INSTRUCTIONS FOR THE TASK
Working from the data below, write out exactly the lines from its first through the line that contains "recolor: rosy watering", both ends included and pictures omitted.

Object change descriptions
*** Block opens ***
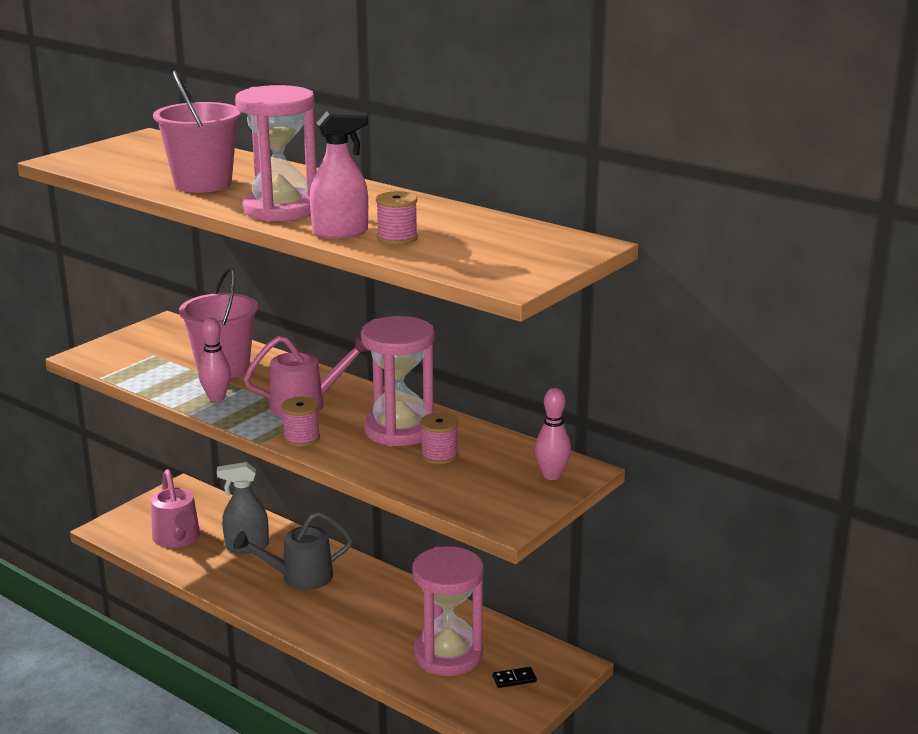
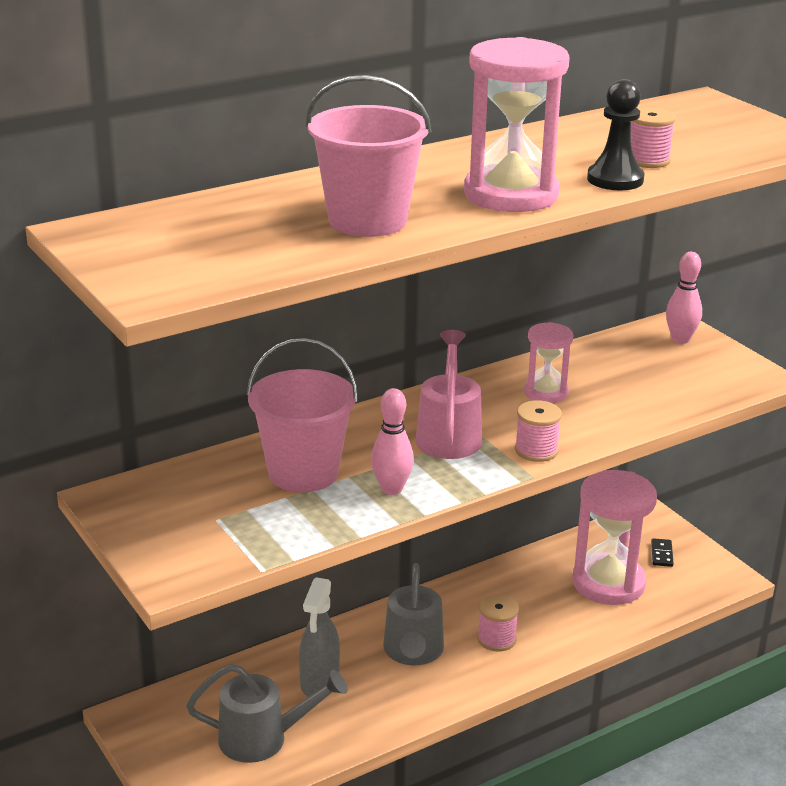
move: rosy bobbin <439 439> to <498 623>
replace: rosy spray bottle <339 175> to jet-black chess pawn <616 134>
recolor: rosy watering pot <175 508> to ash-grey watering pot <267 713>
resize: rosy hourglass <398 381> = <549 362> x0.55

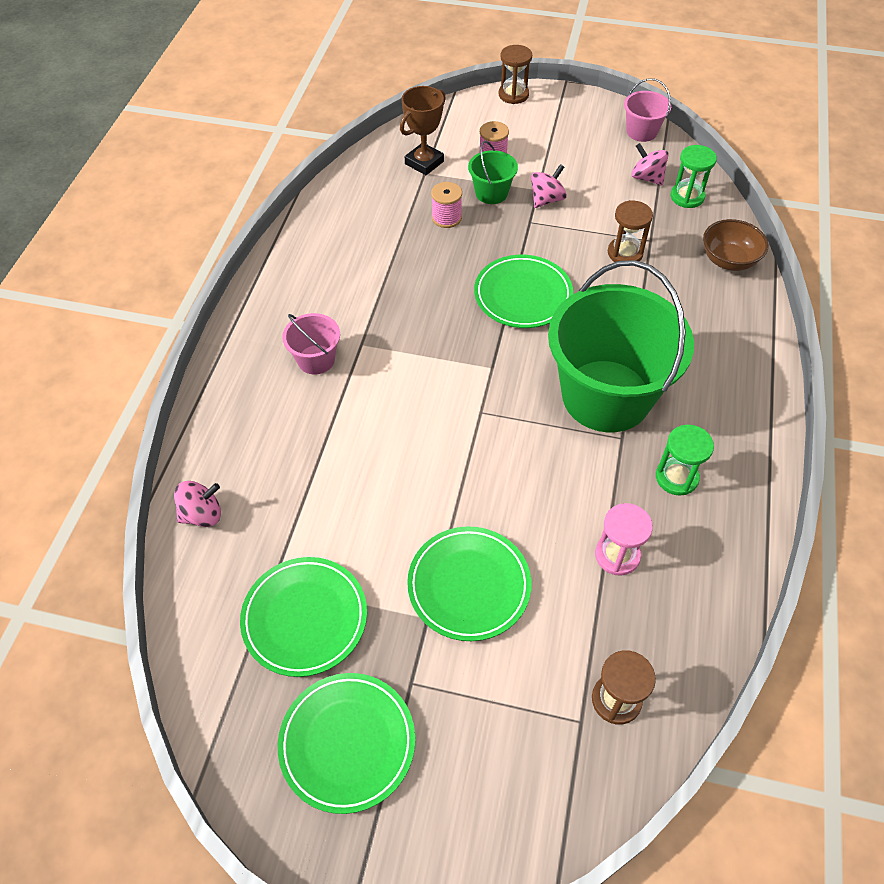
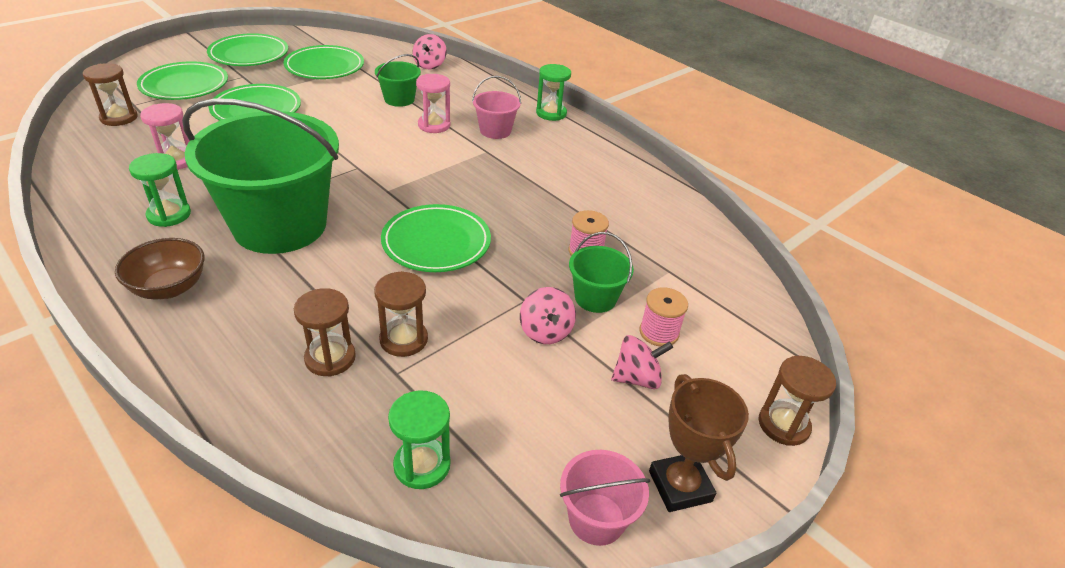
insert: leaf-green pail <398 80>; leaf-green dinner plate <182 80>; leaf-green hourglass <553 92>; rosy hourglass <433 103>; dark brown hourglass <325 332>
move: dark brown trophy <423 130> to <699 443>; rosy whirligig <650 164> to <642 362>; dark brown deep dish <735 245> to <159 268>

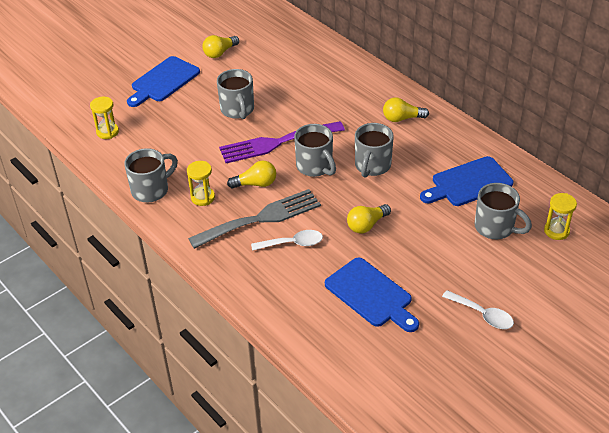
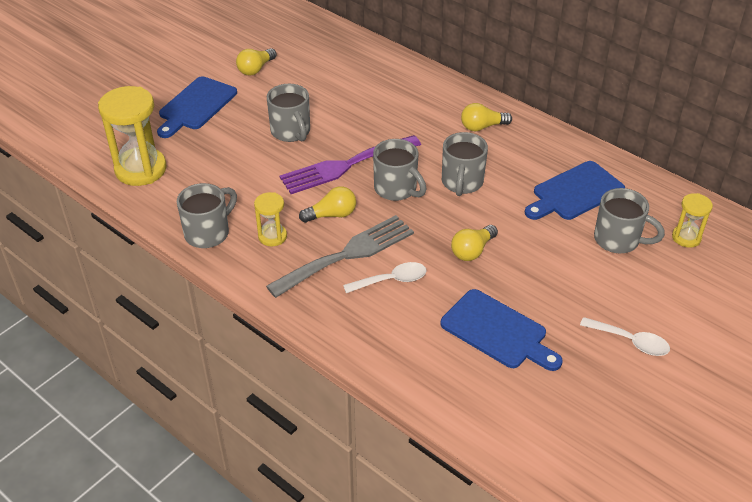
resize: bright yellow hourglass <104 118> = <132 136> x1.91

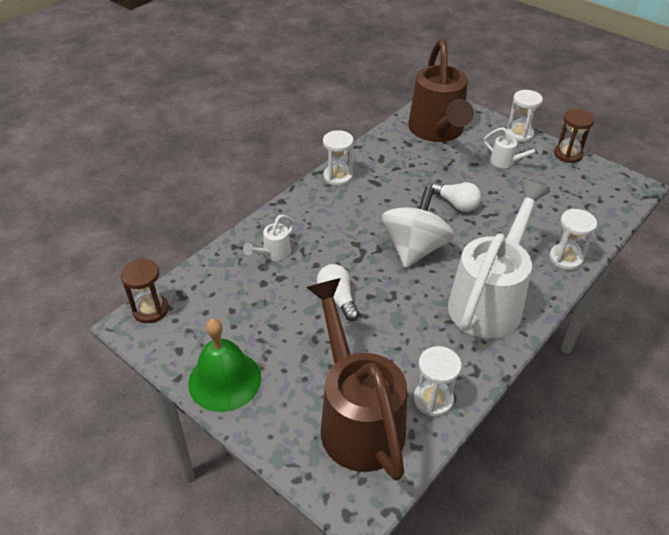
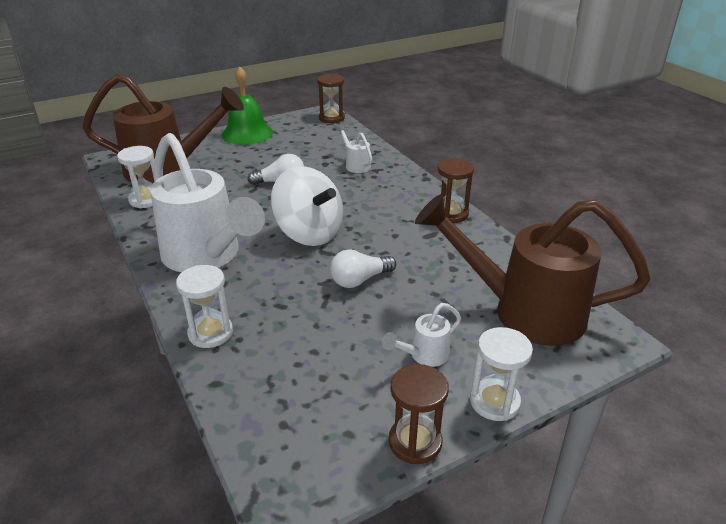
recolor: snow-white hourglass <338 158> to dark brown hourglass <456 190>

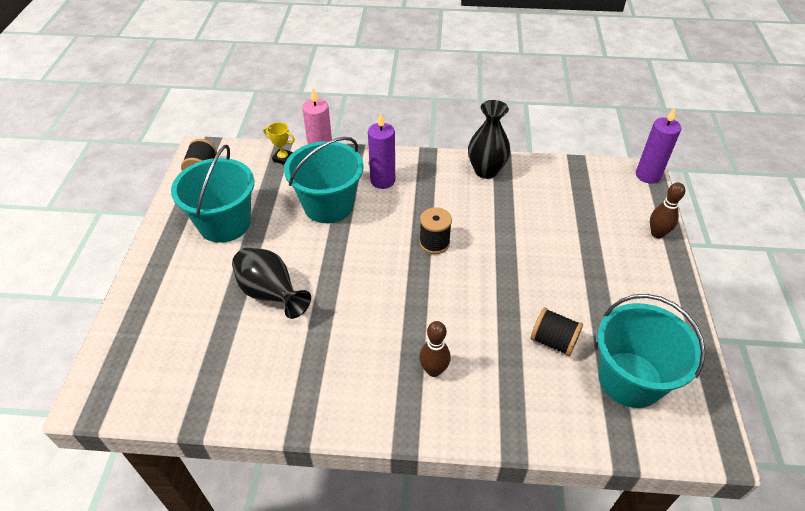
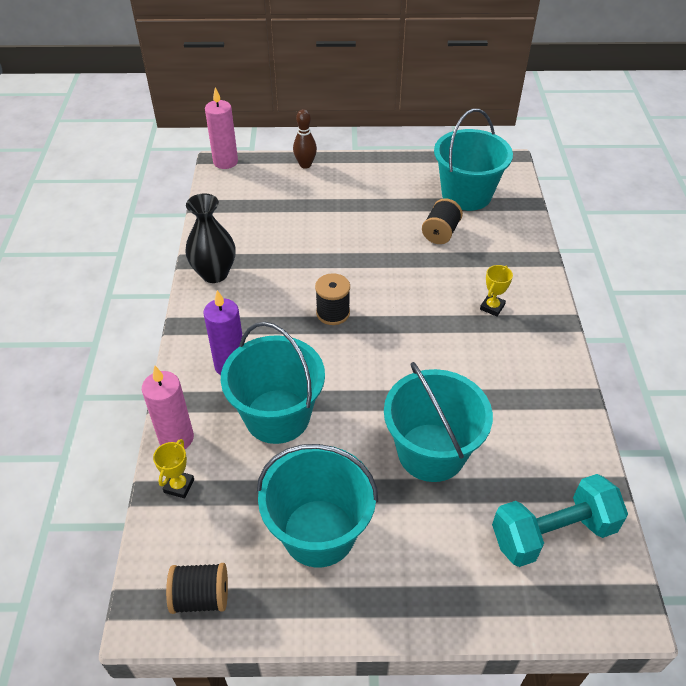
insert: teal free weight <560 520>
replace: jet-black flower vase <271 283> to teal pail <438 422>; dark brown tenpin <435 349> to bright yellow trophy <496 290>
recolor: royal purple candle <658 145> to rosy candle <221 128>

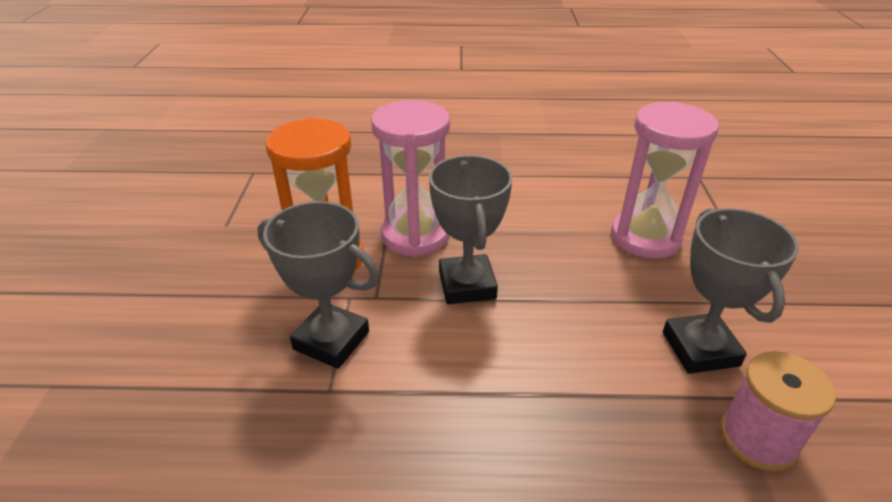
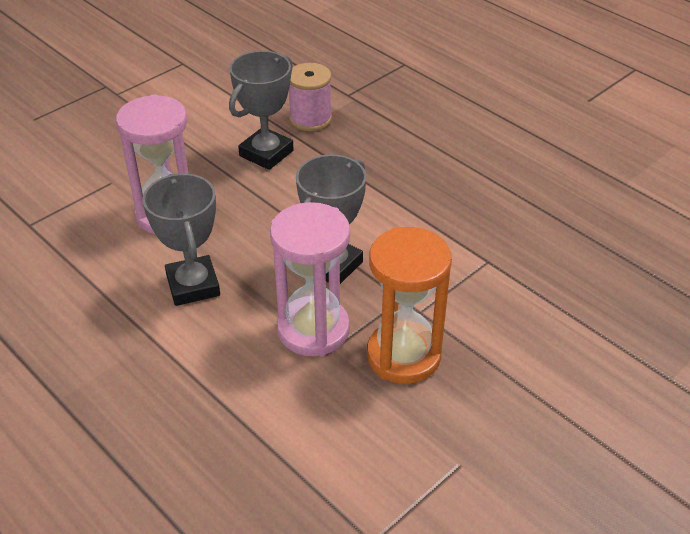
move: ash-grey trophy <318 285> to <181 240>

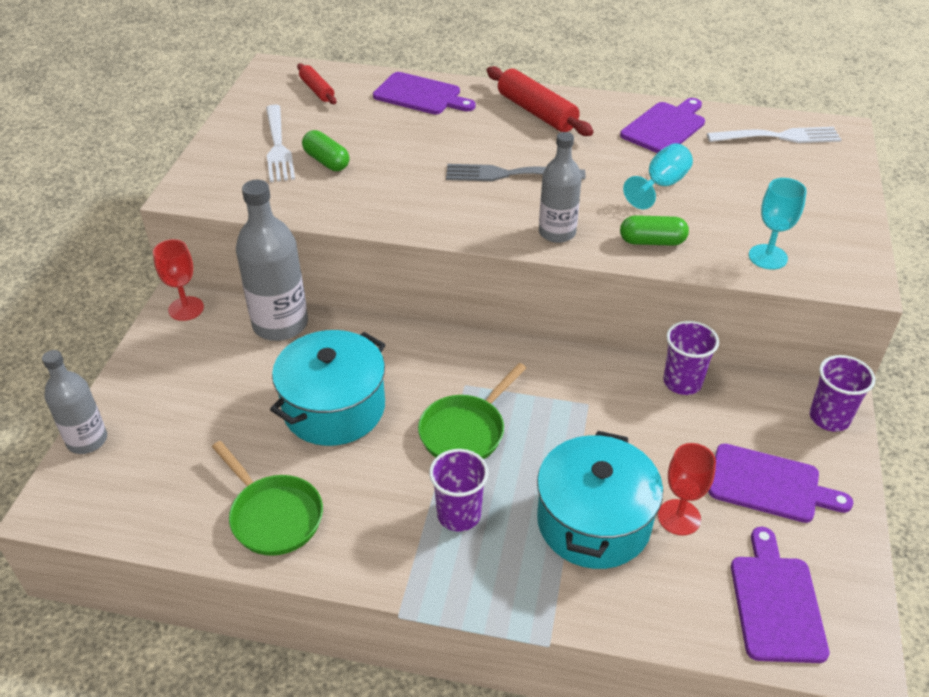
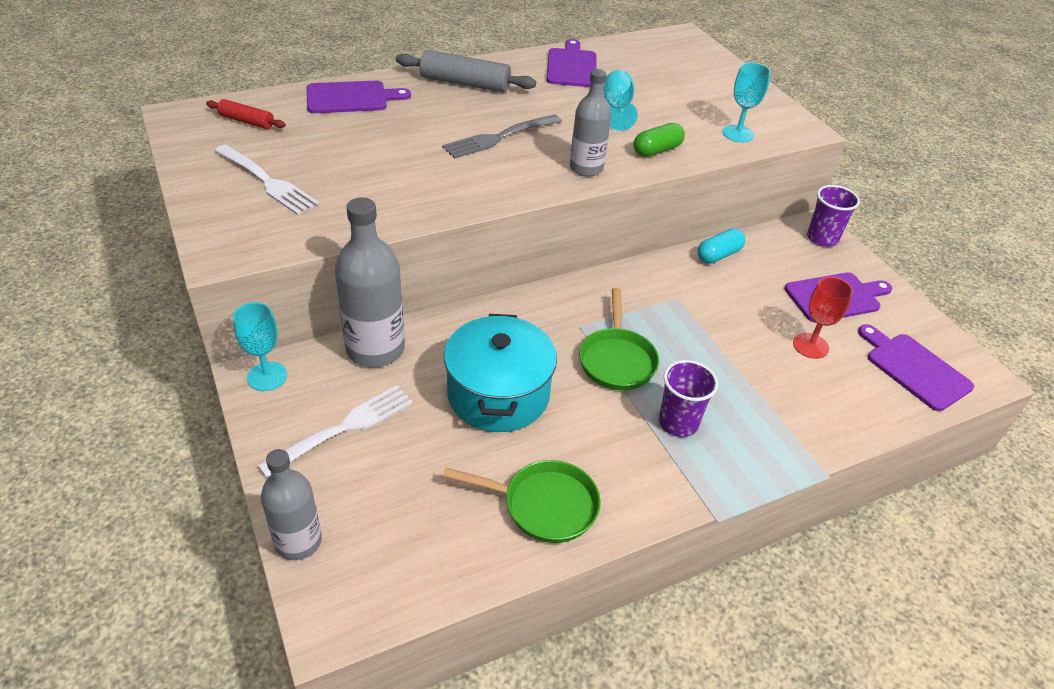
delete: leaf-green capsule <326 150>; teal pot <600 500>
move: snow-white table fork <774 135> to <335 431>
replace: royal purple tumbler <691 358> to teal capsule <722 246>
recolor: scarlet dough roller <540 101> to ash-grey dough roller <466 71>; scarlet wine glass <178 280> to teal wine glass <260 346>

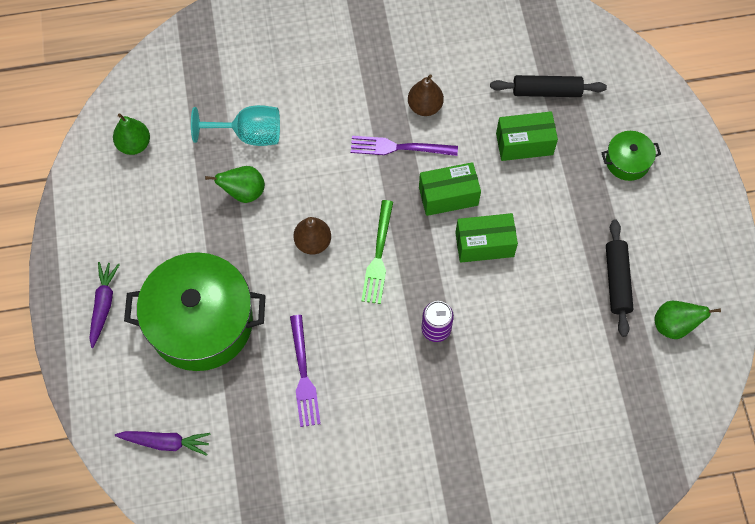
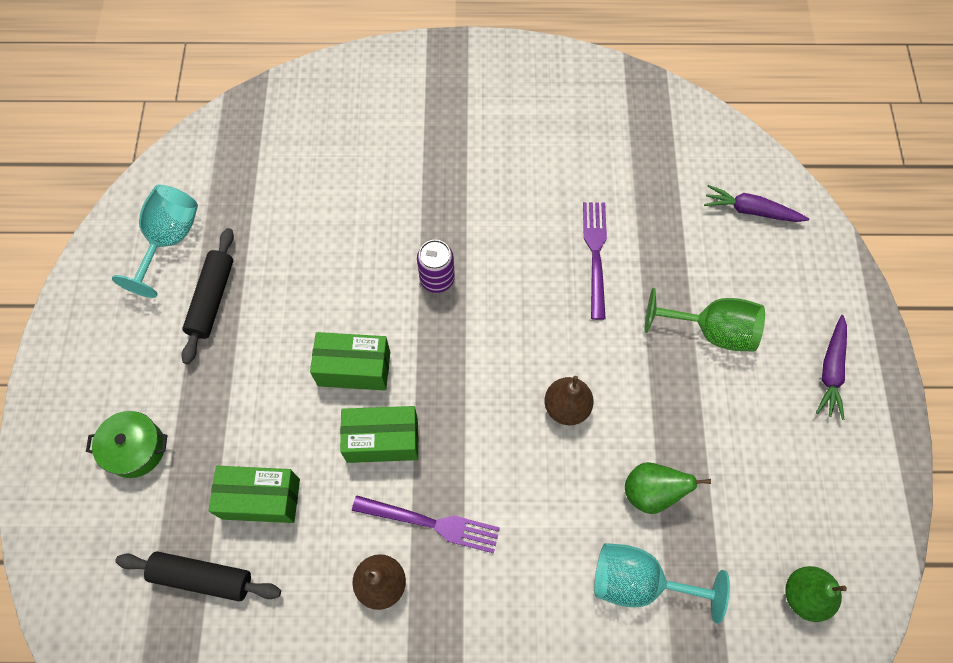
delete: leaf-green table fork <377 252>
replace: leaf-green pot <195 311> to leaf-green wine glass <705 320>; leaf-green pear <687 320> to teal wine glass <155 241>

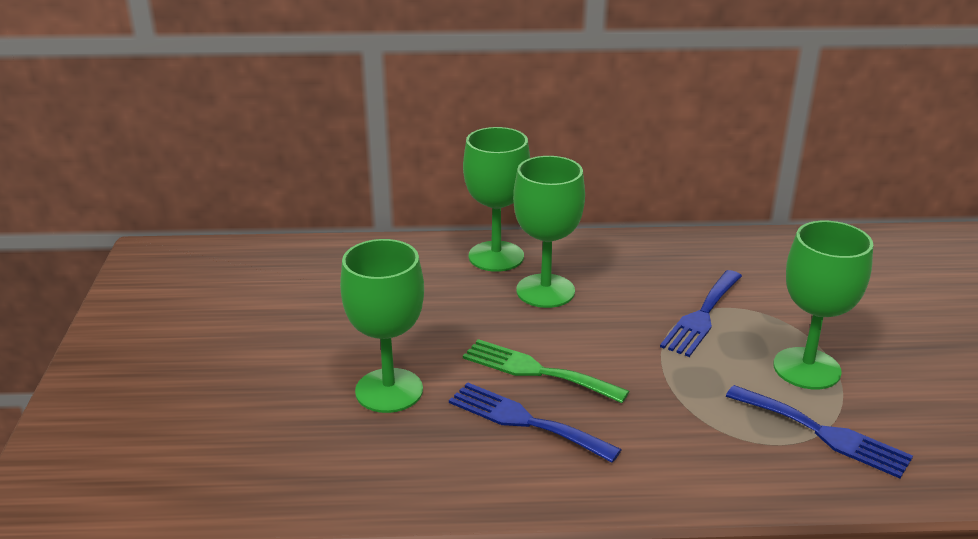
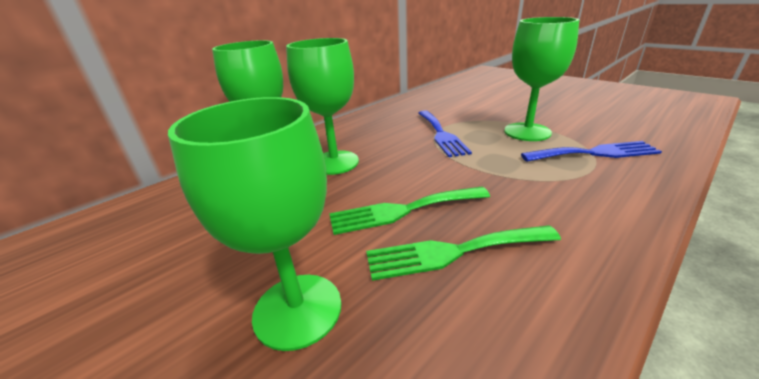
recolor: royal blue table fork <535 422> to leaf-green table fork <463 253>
*** Block closes ***
ANSWER BOX
move: rosy bobbin <439 439> to <498 623>
replace: rosy spray bottle <339 175> to jet-black chess pawn <616 134>
recolor: rosy watering pot <175 508> to ash-grey watering pot <267 713>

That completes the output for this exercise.